**Source material:**
########################################

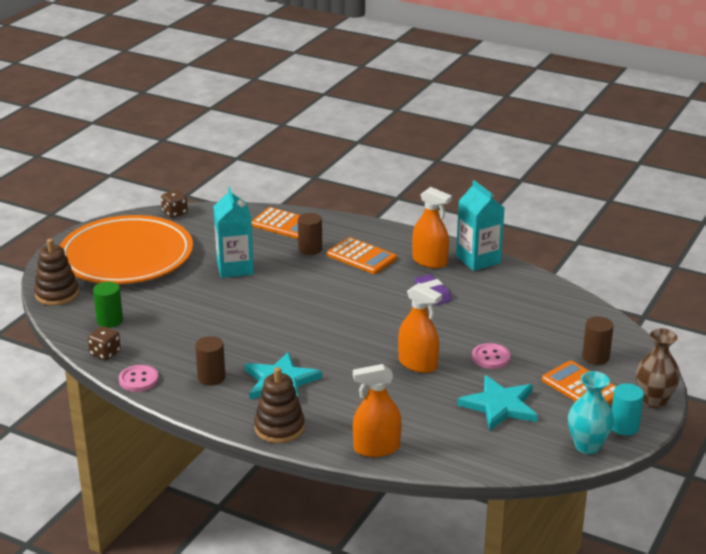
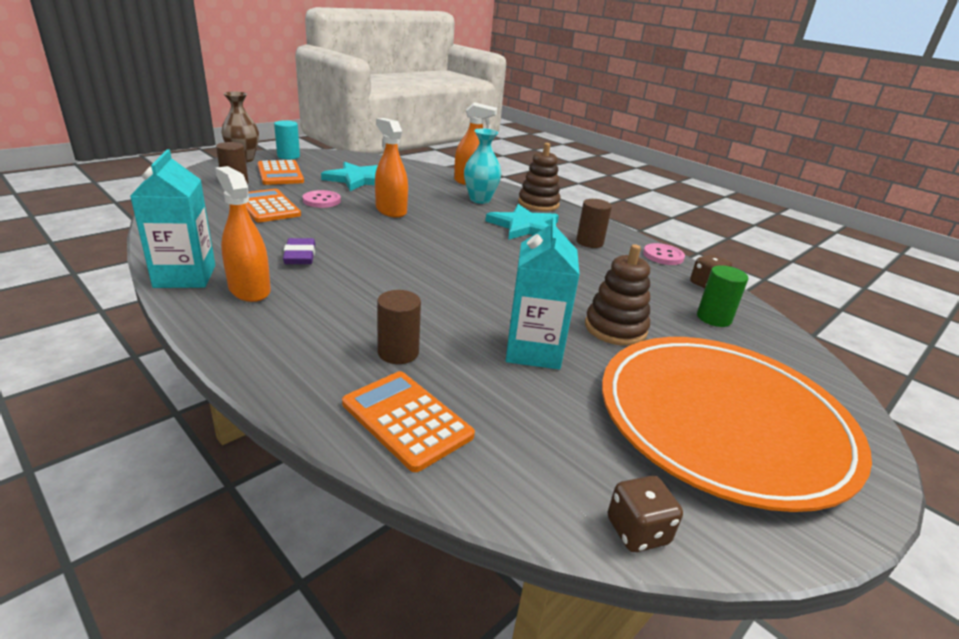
camera: 165 degrees left, 0 degrees up
brown stacking toy [34,239,79,306] -> brown stacking toy moved to [585,244,650,346]
orange calculator [327,237,397,274] -> orange calculator moved to [246,189,301,222]
turquoise vase [568,371,614,454] -> turquoise vase moved to [464,129,501,204]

########################################

**The problem:** Output the data above in full and exactly, with every image left out.

**Solution below:**
camera: 165 degrees left, 0 degrees up
brown stacking toy [34,239,79,306] -> brown stacking toy moved to [585,244,650,346]
orange calculator [327,237,397,274] -> orange calculator moved to [246,189,301,222]
turquoise vase [568,371,614,454] -> turquoise vase moved to [464,129,501,204]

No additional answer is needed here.